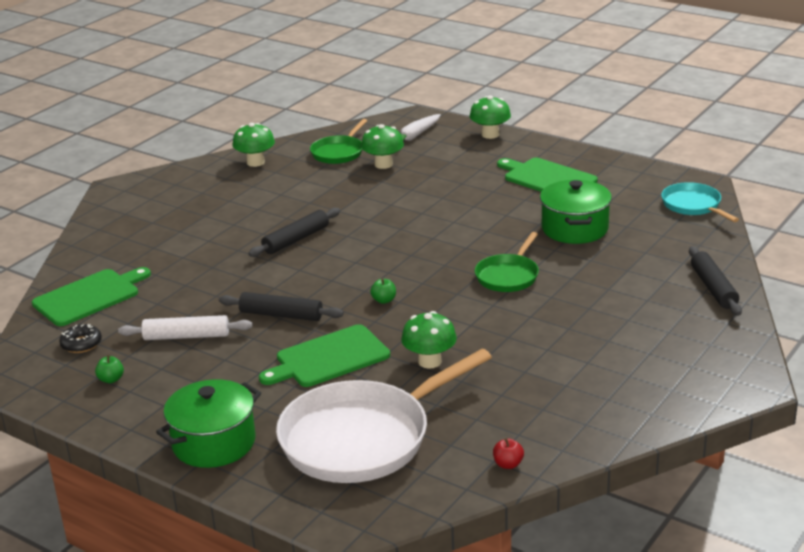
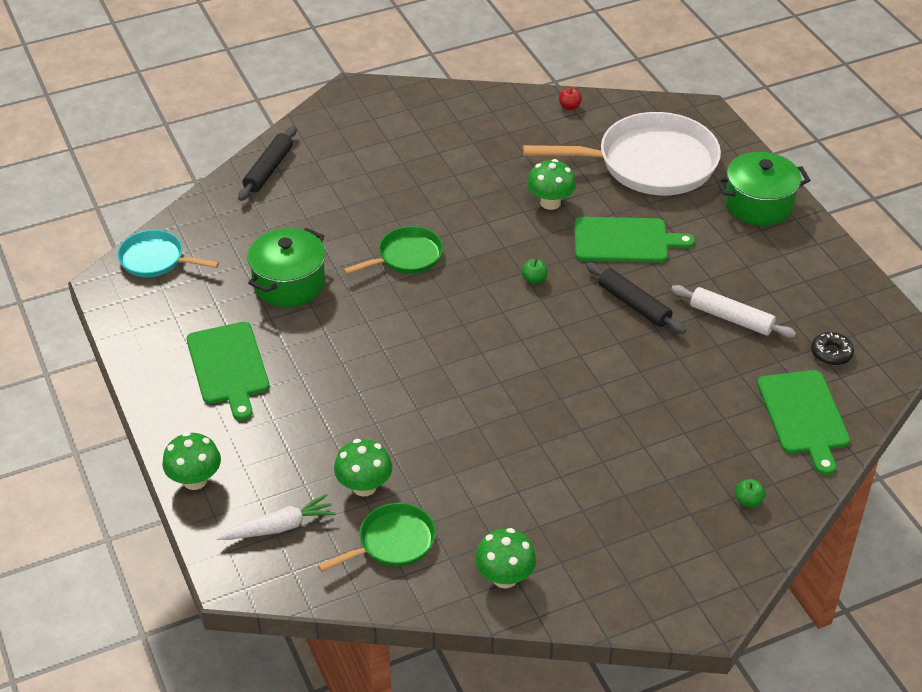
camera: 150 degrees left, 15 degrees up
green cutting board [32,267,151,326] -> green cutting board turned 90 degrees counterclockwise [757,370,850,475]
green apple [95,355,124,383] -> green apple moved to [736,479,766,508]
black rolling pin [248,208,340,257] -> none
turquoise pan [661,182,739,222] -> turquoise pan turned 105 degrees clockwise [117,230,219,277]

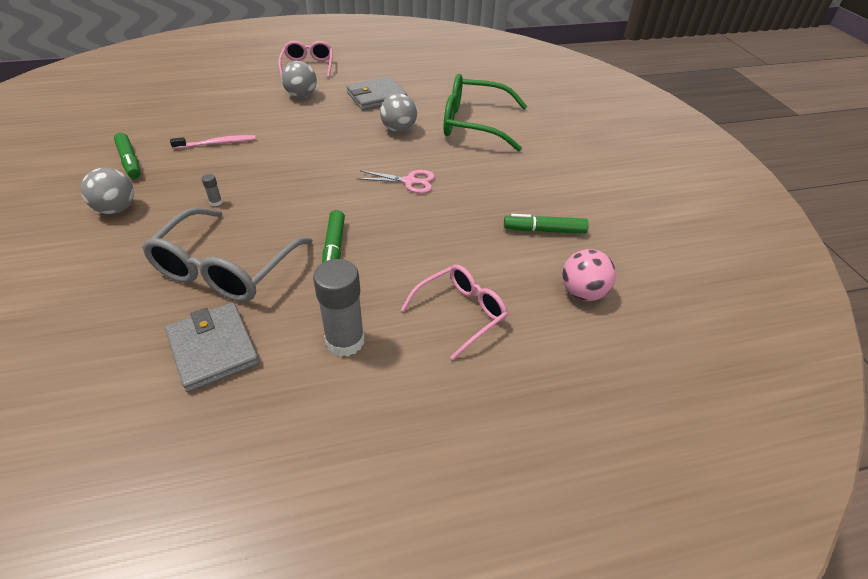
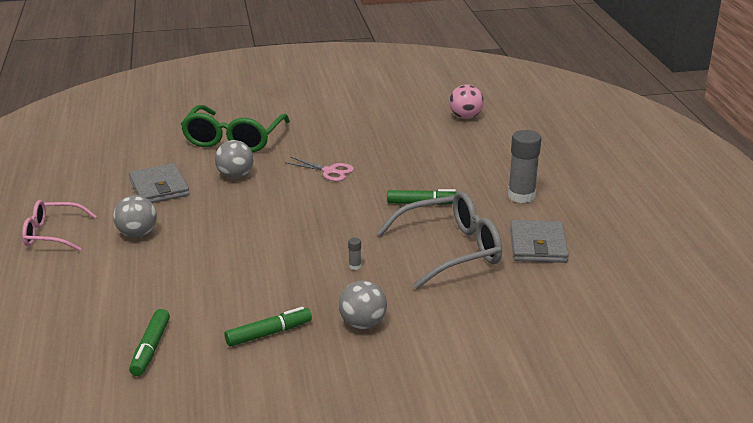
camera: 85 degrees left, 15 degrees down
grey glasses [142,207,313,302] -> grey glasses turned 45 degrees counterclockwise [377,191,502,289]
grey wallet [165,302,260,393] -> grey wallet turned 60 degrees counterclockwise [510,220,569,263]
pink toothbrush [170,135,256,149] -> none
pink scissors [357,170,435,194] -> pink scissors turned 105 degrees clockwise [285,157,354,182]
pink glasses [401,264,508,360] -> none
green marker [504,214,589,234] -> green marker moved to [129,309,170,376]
---
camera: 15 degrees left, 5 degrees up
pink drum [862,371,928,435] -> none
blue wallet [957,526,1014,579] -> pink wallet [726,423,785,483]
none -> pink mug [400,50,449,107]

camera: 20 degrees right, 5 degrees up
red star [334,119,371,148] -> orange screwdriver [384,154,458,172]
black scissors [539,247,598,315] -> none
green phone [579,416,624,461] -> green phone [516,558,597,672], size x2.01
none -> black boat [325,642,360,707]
...
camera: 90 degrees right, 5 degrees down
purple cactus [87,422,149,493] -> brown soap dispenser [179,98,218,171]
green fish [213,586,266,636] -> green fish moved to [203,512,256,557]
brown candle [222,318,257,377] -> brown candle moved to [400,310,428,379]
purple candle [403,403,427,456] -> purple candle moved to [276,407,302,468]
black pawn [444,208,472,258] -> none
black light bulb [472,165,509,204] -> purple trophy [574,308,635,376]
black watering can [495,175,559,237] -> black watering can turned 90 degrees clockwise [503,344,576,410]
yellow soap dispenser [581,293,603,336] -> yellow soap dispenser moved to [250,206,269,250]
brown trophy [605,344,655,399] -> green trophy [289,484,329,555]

▶ _Try it_:
From the records above, retype only the lines starting at the line that contains "red star [334,119,371,148]" and ending at the line that contains "none -> black boat [325,642,360,707]", both included.

▶ _Answer space_:
red star [334,119,371,148] -> orange screwdriver [384,154,458,172]
black scissors [539,247,598,315] -> none
green phone [579,416,624,461] -> green phone [516,558,597,672], size x2.01
none -> black boat [325,642,360,707]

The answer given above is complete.